*About this exercise*
Repeat only part of the entries. Start at the line that has "POT2: 500k (+12V, COM, wiper" and keep going through the last line, exactly as given.
▬▬▬▬▬▬
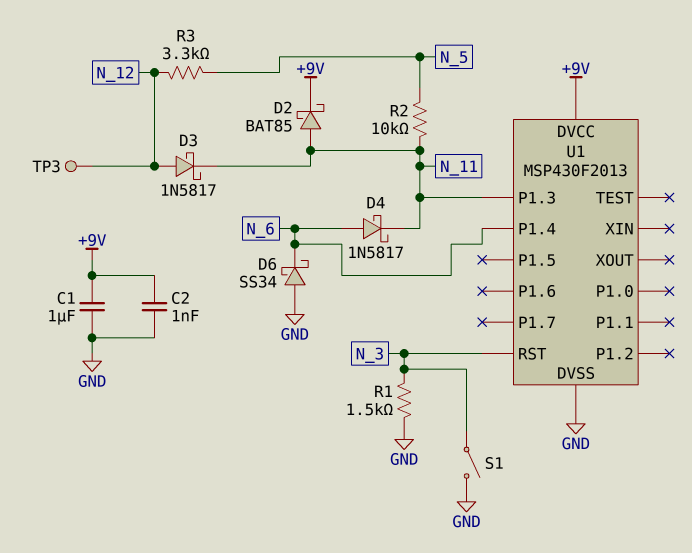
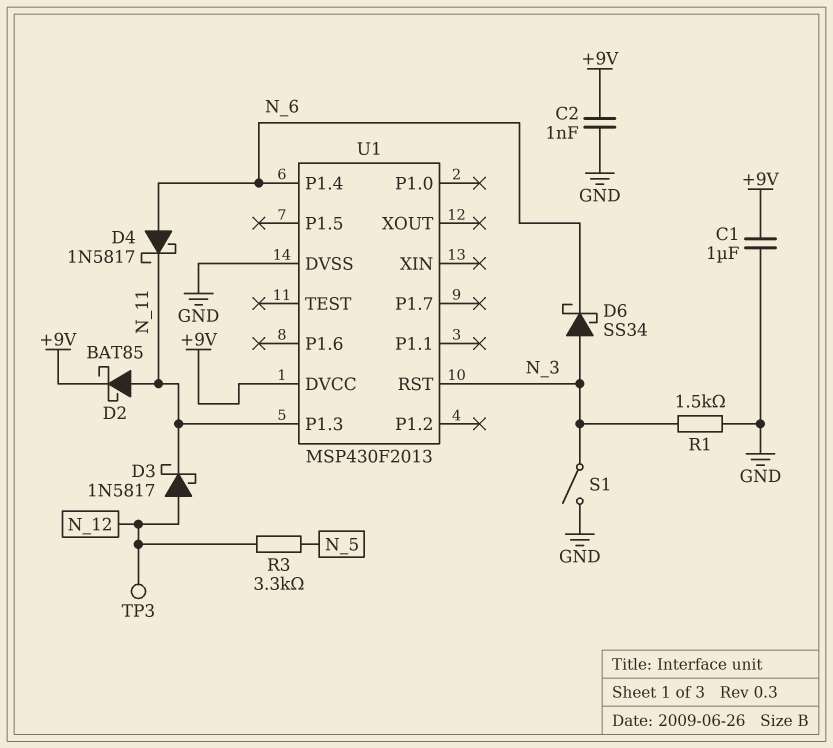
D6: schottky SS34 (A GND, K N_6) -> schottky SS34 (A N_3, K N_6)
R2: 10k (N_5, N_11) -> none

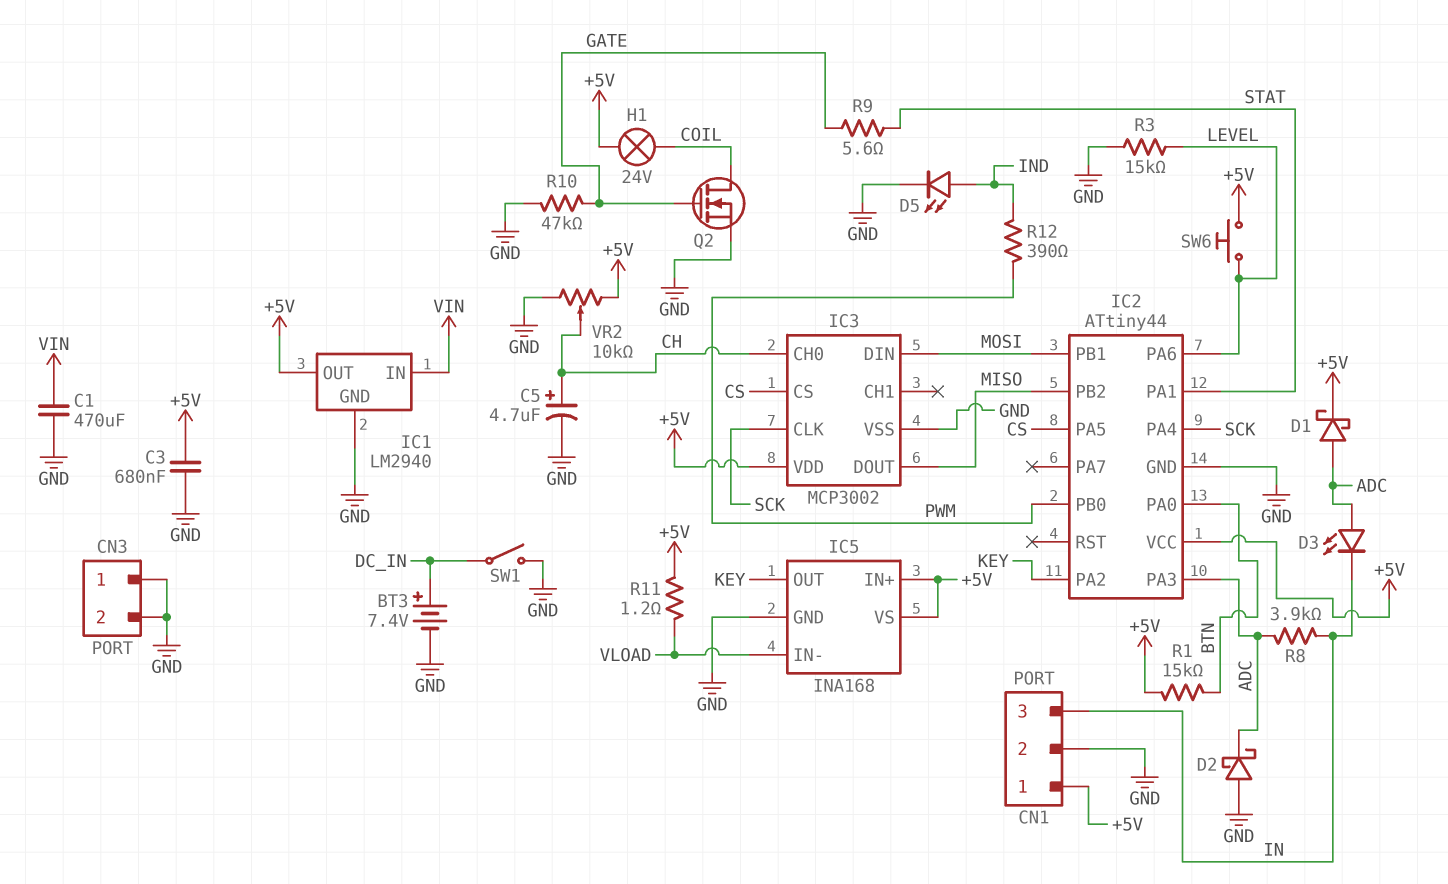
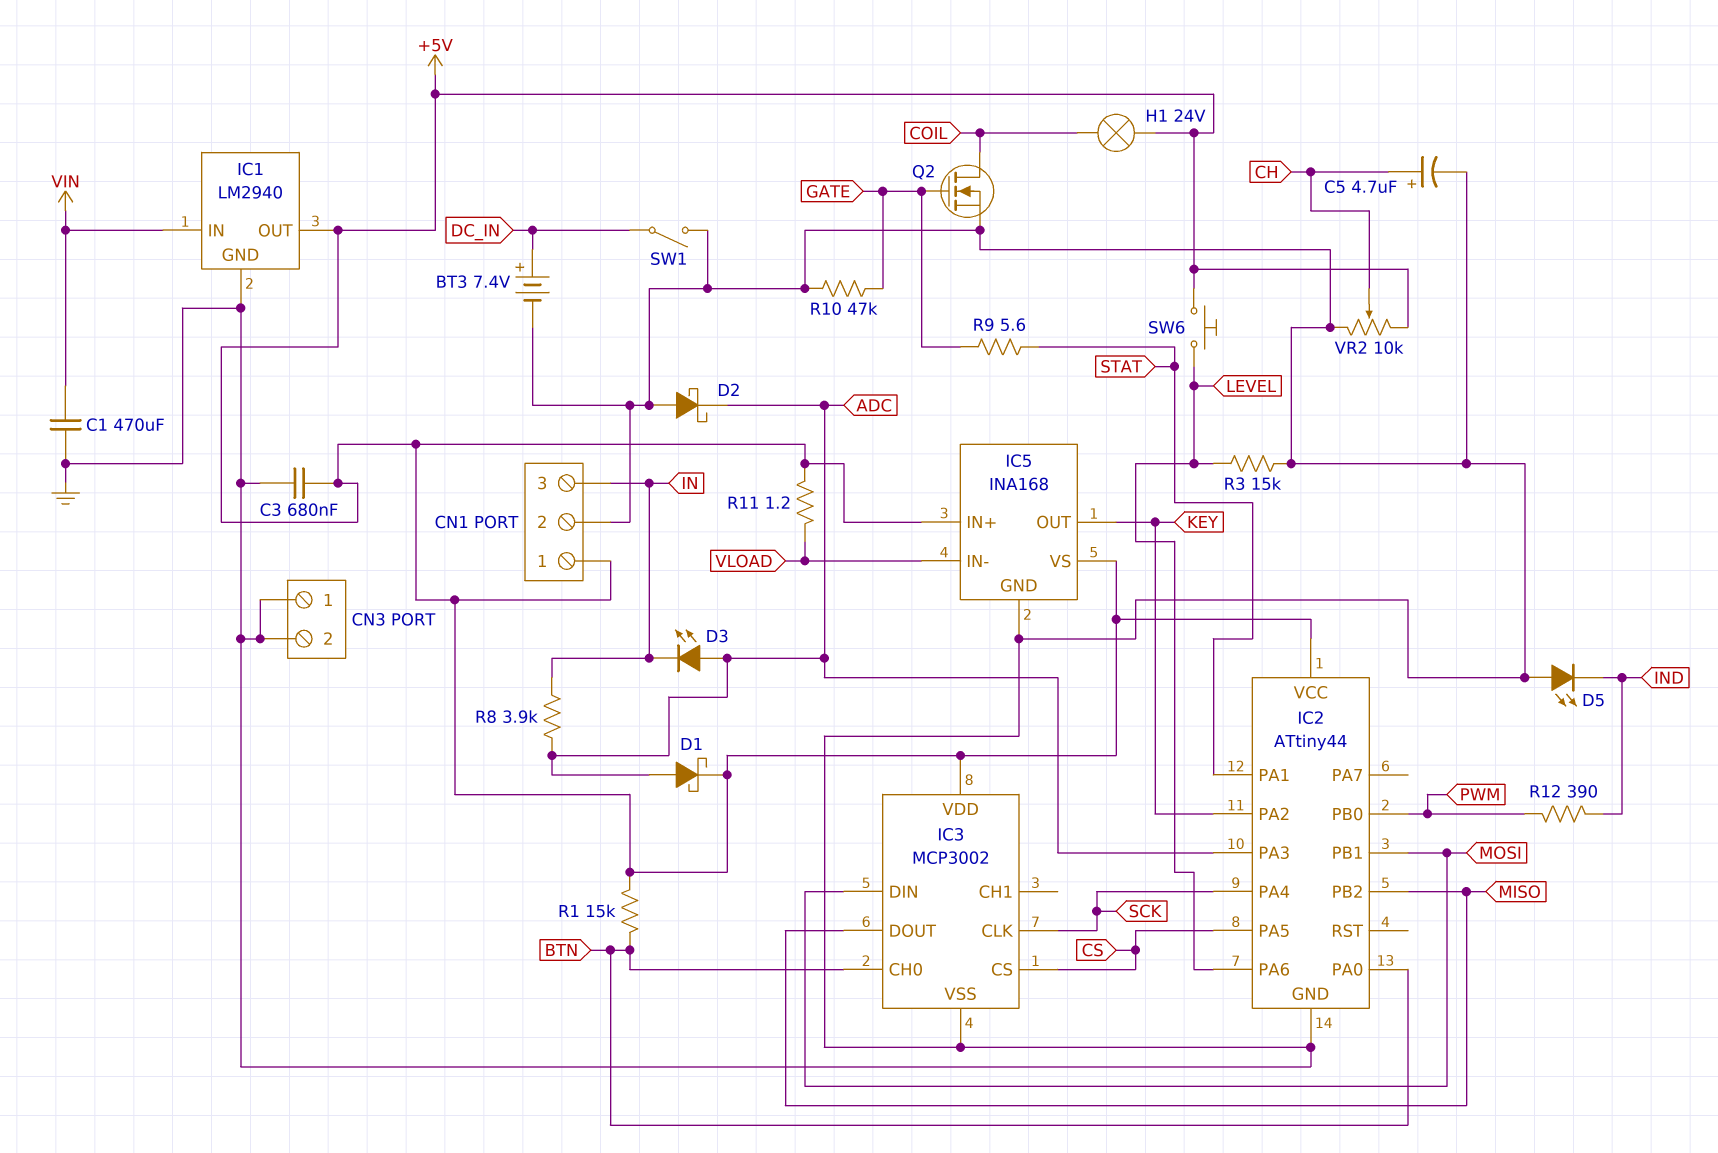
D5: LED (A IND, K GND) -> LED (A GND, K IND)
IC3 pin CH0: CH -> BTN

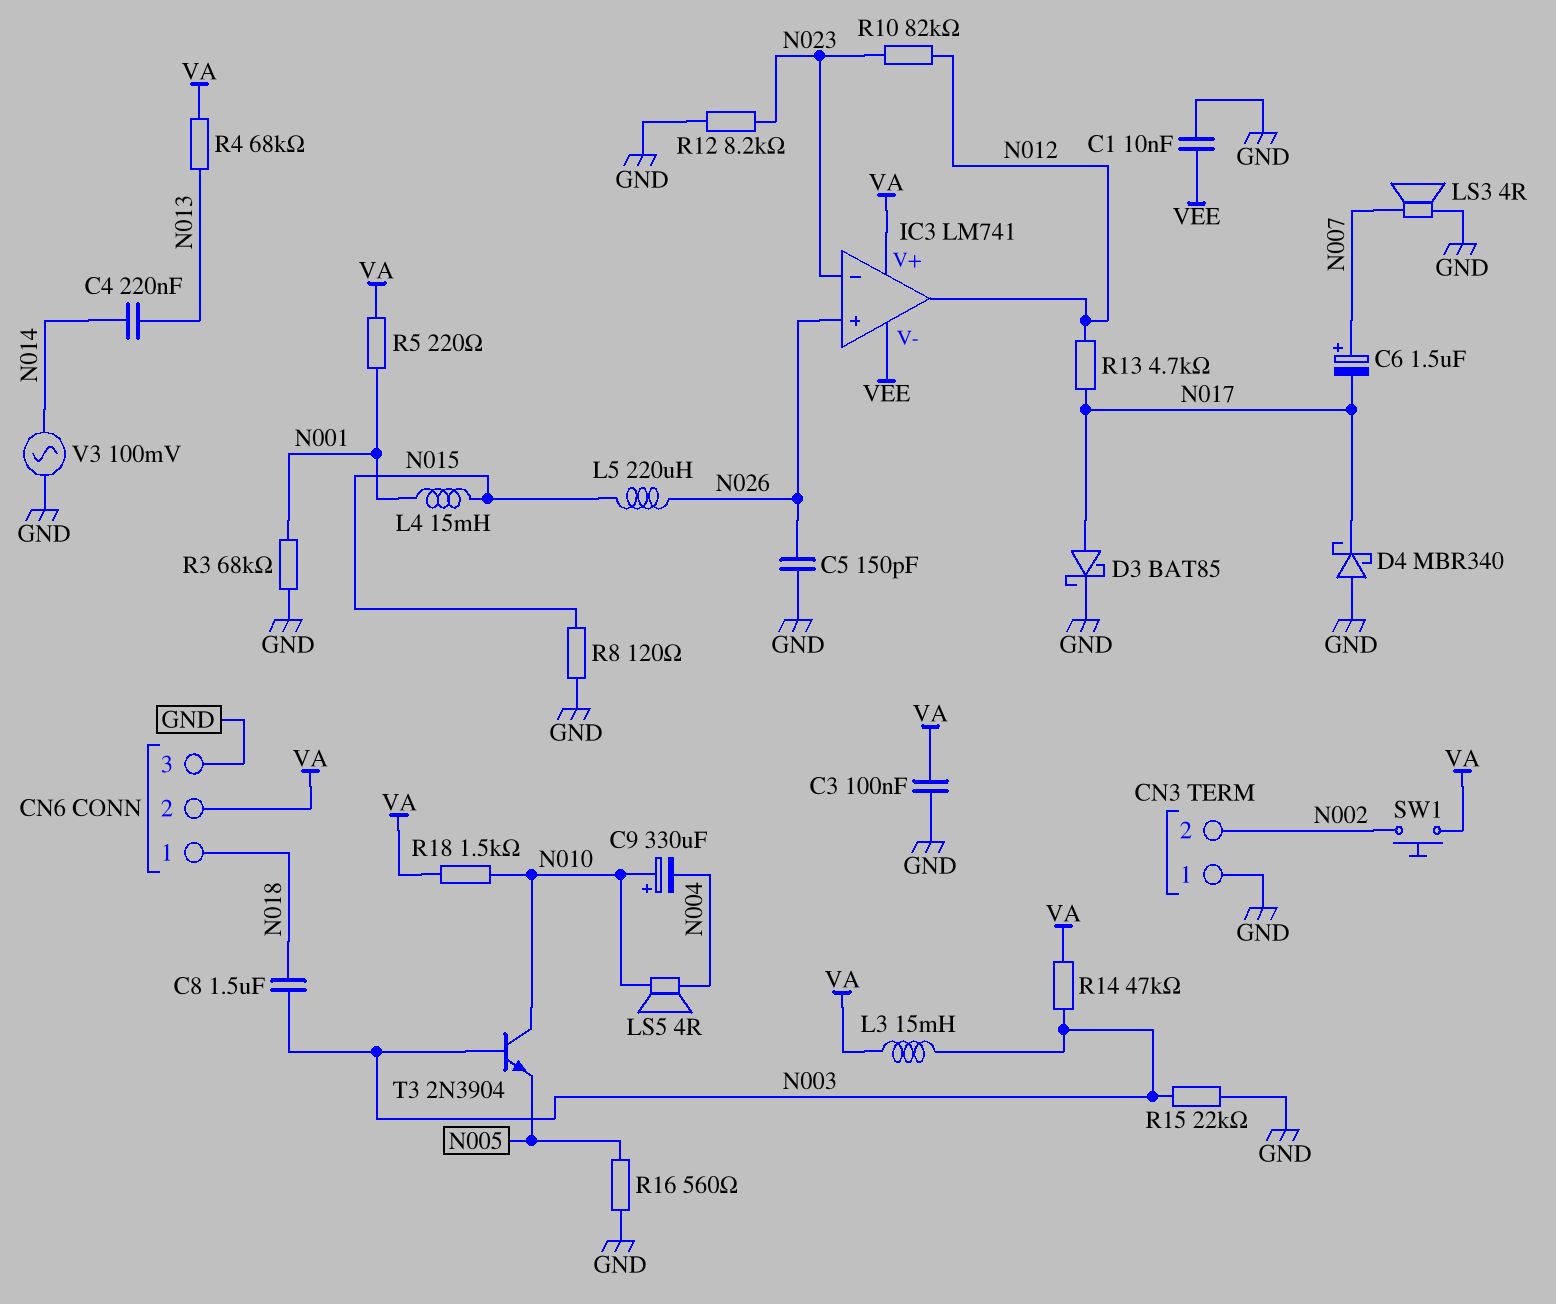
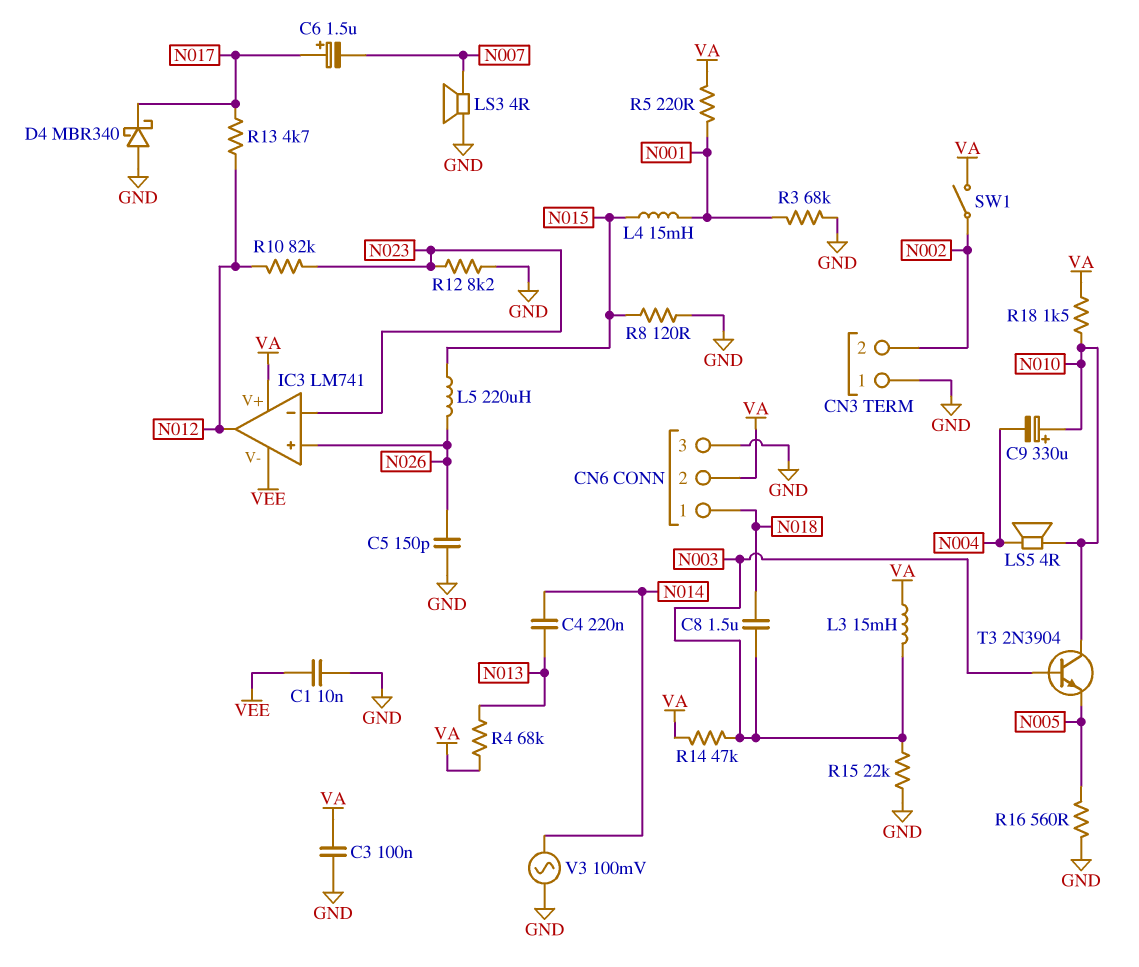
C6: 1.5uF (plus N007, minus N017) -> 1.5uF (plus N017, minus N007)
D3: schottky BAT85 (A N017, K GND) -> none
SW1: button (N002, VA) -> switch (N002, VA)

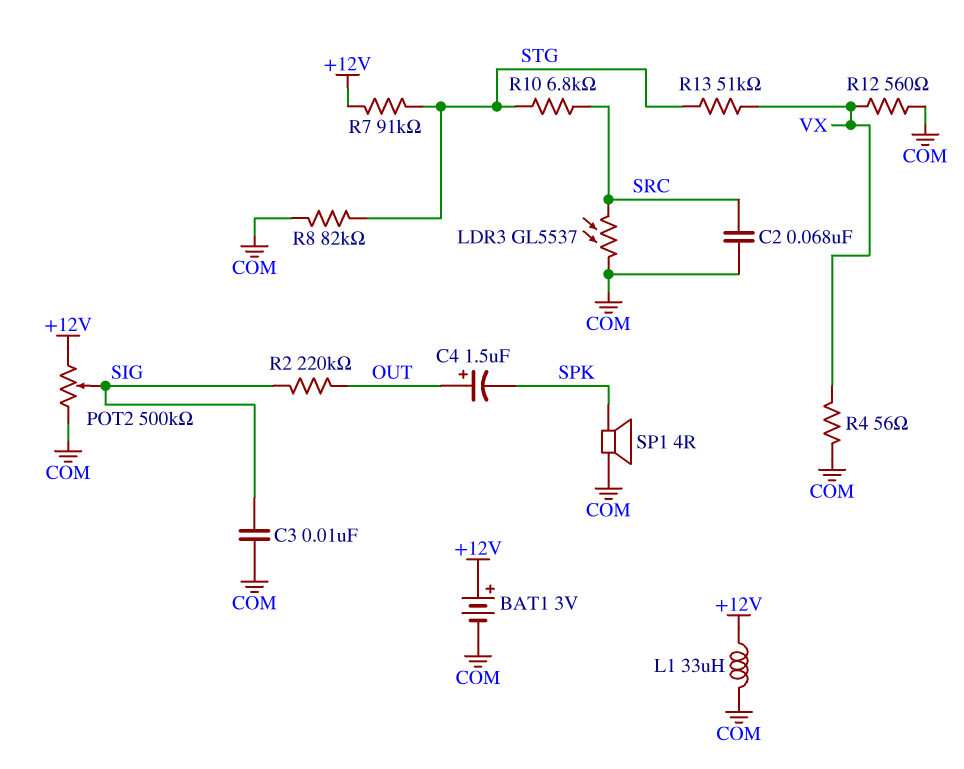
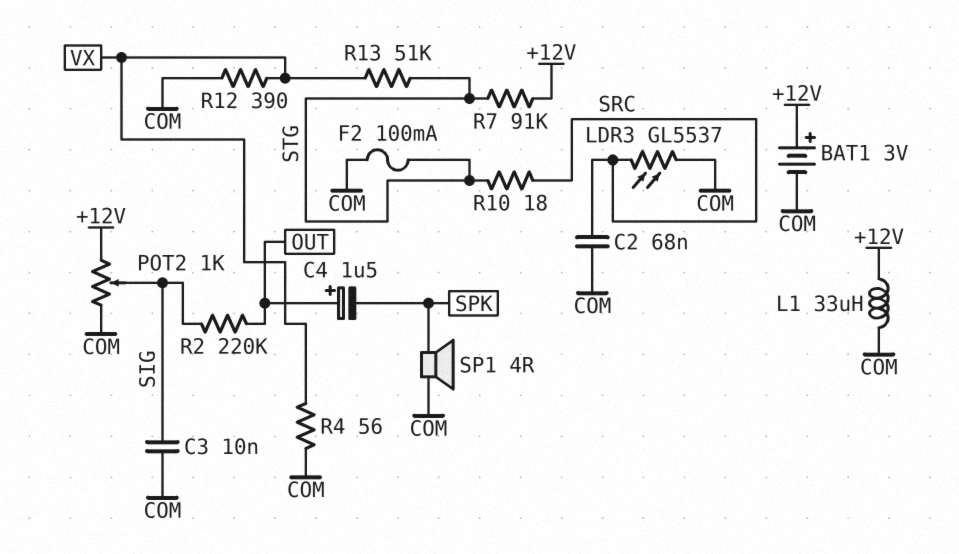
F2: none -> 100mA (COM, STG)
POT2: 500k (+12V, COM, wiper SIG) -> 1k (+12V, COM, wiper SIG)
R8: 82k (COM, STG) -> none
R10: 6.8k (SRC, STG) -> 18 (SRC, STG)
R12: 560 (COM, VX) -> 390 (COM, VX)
▬▬▬▬▬▬
*Reply*
POT2: 500k (+12V, COM, wiper SIG) -> 1k (+12V, COM, wiper SIG)
R8: 82k (COM, STG) -> none
R10: 6.8k (SRC, STG) -> 18 (SRC, STG)
R12: 560 (COM, VX) -> 390 (COM, VX)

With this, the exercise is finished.